● AIM OF THE EXERCISE
Compute the number of lines in the following data that include the word "square", and output that number alone.
======== MATERIAL PROVIDED
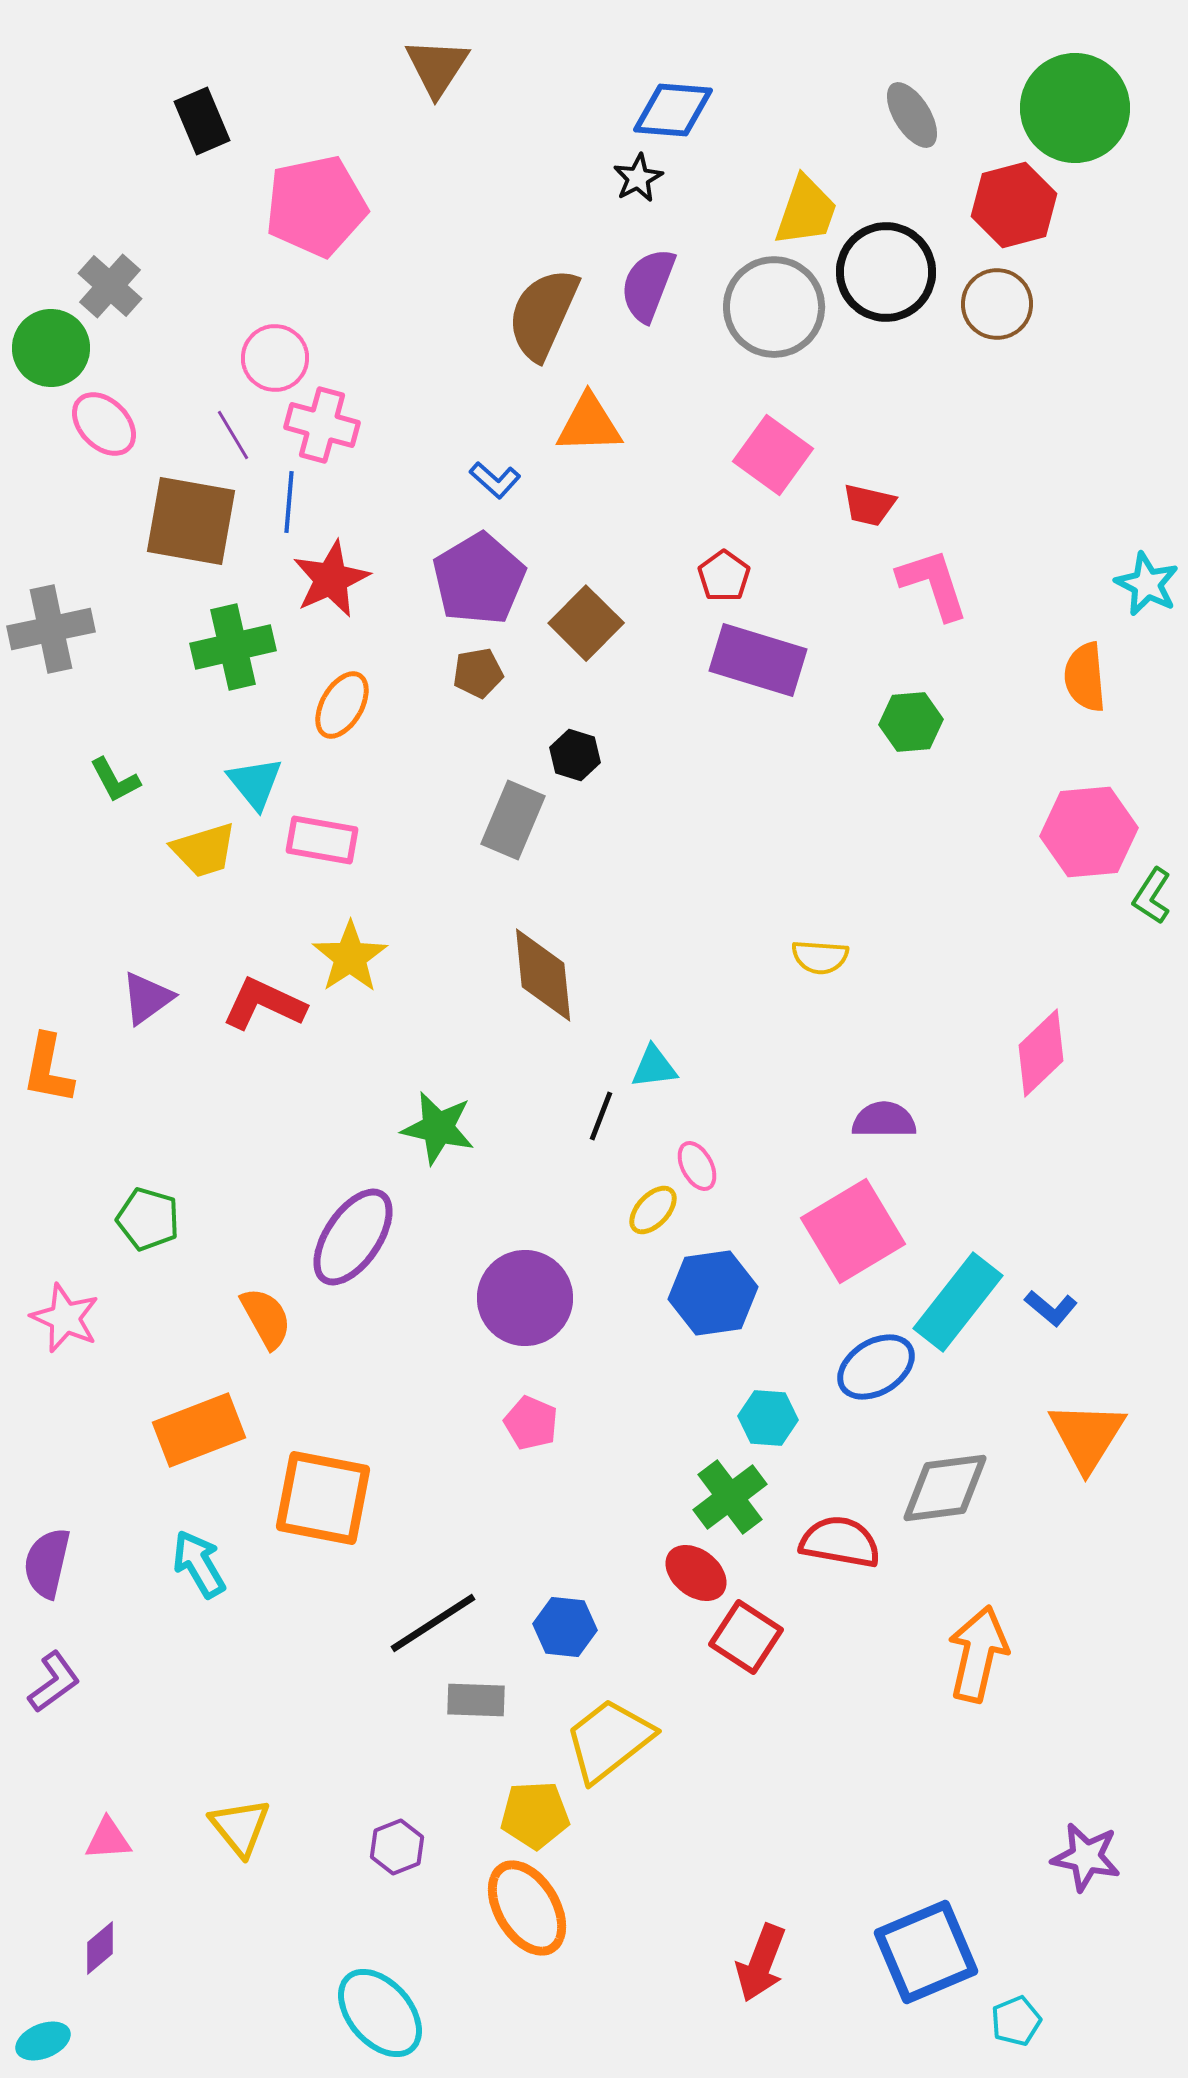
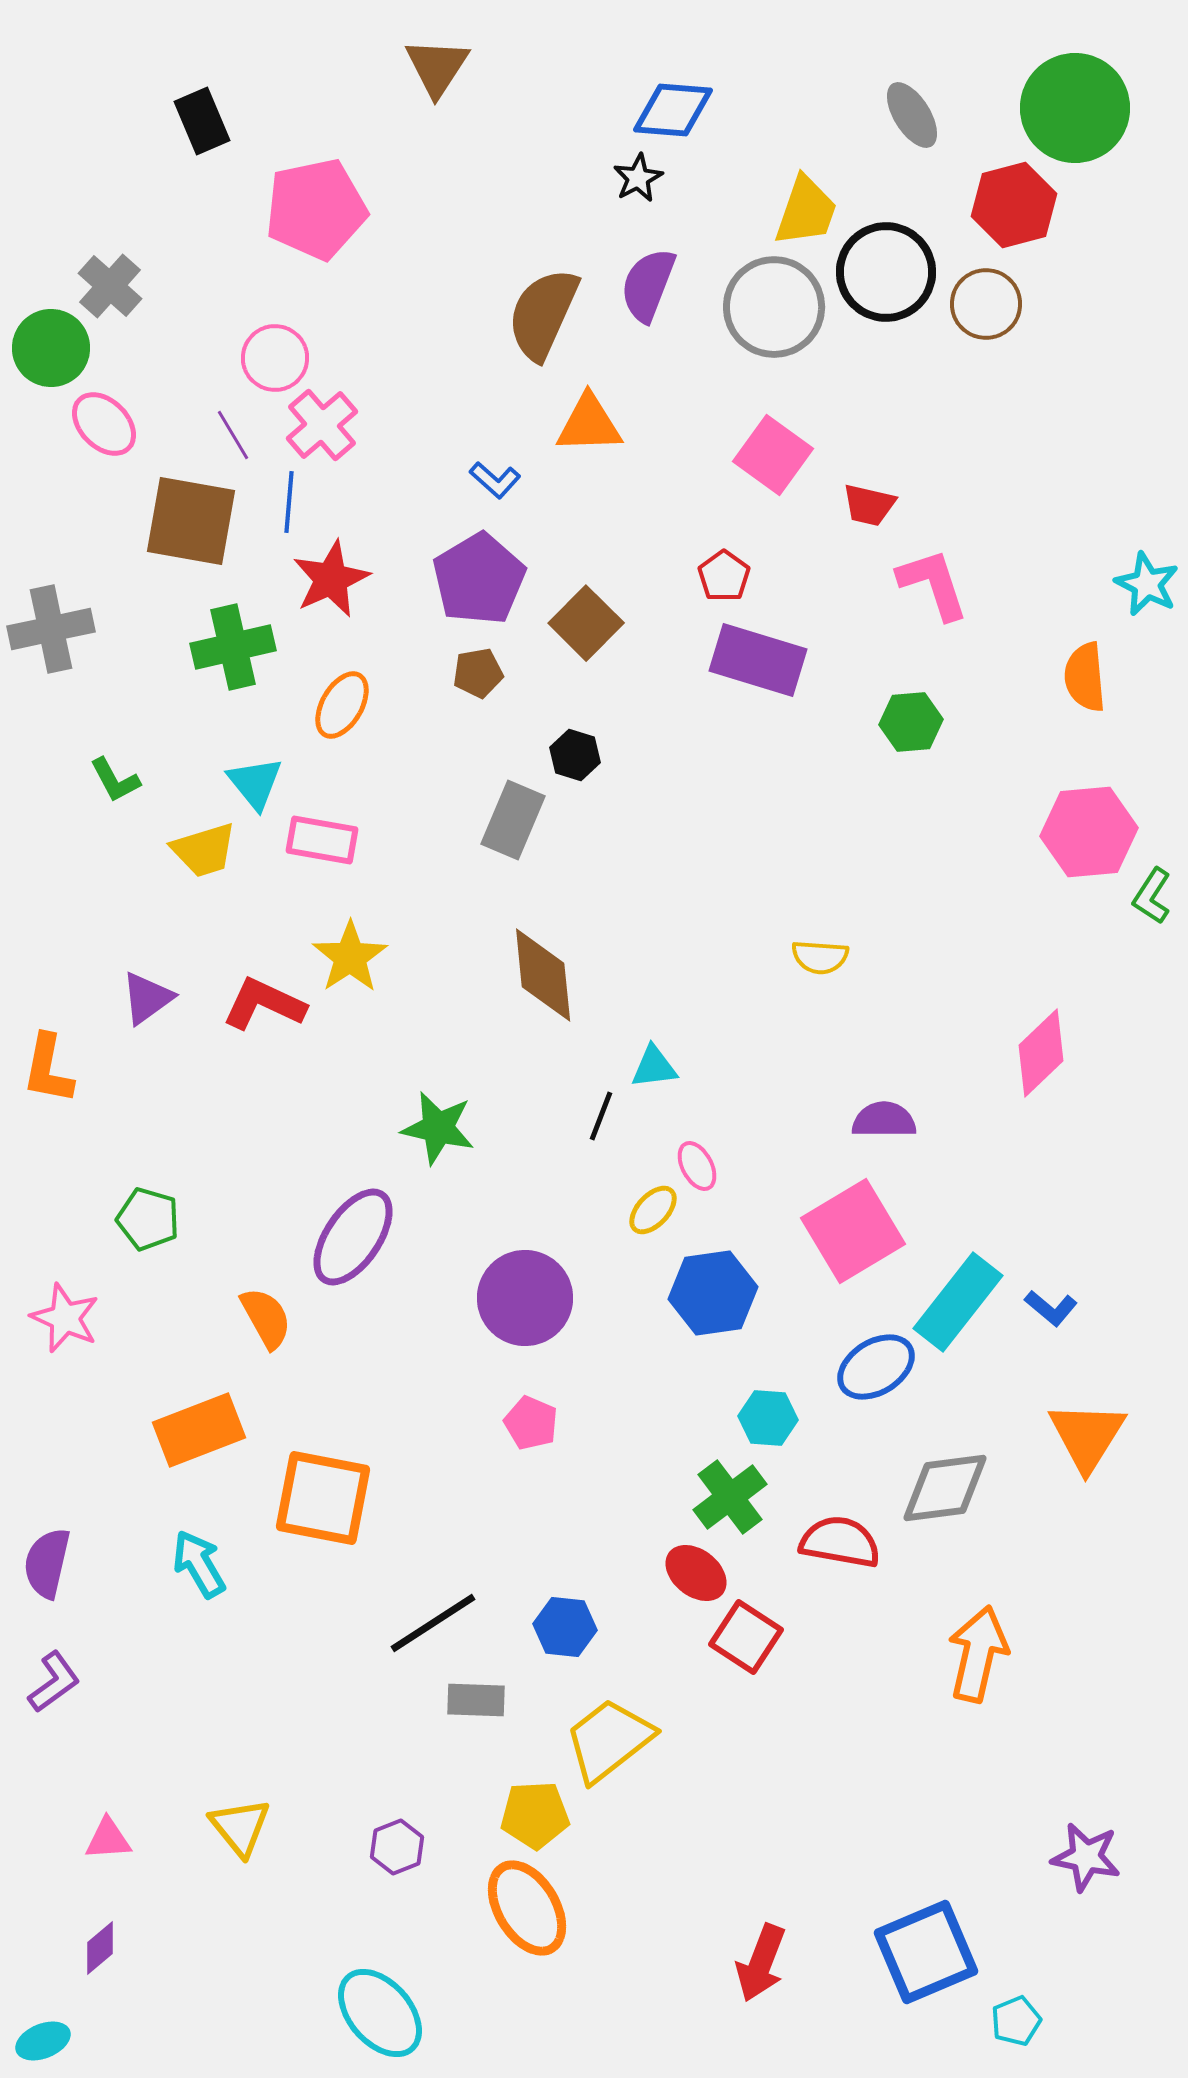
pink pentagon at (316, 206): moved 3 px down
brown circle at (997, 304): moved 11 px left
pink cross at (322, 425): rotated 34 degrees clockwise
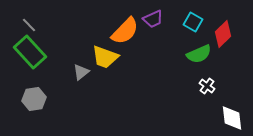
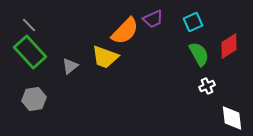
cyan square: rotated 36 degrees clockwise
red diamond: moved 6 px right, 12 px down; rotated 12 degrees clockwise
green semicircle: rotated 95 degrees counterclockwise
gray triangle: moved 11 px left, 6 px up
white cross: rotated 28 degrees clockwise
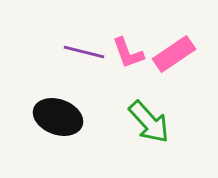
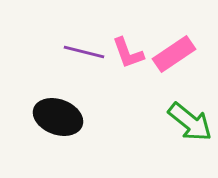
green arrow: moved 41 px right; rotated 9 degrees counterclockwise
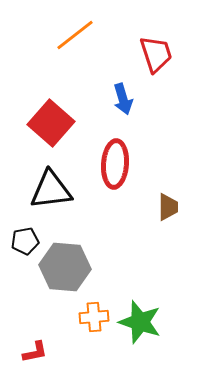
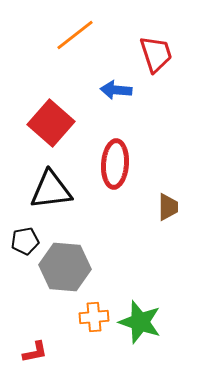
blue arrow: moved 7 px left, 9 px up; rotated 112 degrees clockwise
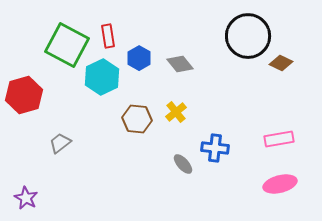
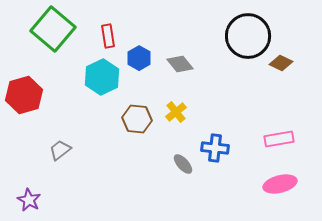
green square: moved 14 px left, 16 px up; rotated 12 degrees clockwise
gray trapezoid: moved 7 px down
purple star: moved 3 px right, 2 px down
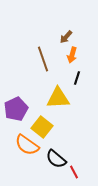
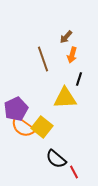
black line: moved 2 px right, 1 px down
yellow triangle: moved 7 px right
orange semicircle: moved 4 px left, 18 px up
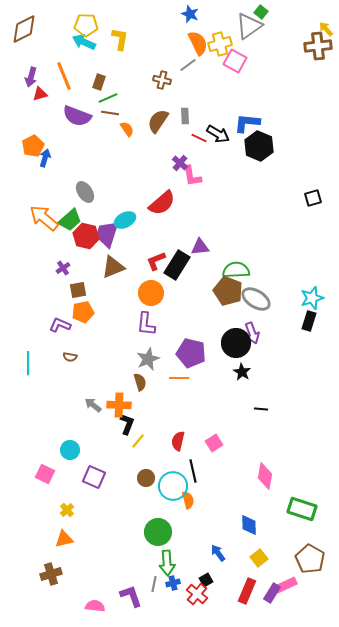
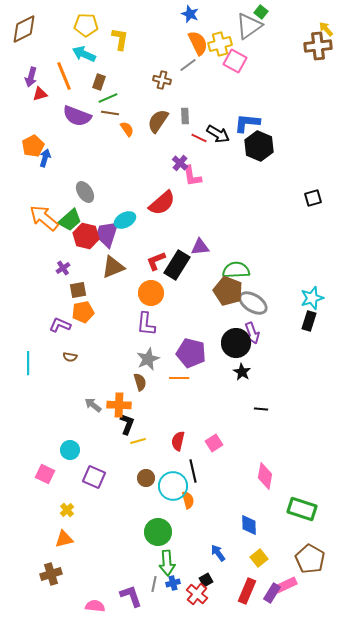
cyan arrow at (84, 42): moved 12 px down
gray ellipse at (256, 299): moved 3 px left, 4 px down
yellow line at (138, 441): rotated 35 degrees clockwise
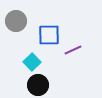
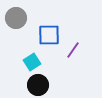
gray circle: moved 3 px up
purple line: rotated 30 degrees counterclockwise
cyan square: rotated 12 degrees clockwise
================
● REPLY TO THE EXERCISE
3